ASSIGNMENT >>
Given the entries that follow, write out exactly the lines starting at the one containing "blue arrow: (133, 148)" and ending at the one containing "orange triangle: (25, 184)", both ends included, and only those.
==== EXERCISE INPUT ====
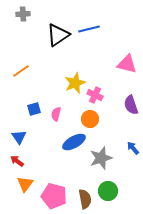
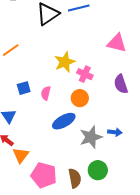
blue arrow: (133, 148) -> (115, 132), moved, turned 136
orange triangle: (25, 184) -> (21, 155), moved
====
==== EXERCISE INPUT ====
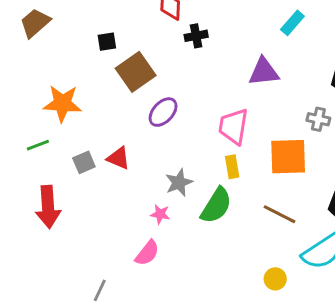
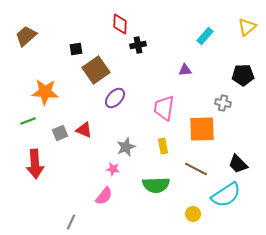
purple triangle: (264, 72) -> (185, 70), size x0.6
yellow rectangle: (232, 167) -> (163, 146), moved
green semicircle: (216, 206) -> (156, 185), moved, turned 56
====
COMPLETED EXERCISE >>
blue arrow: (133, 148) -> (115, 132), moved, turned 136
orange triangle: (25, 184) -> (21, 155), moved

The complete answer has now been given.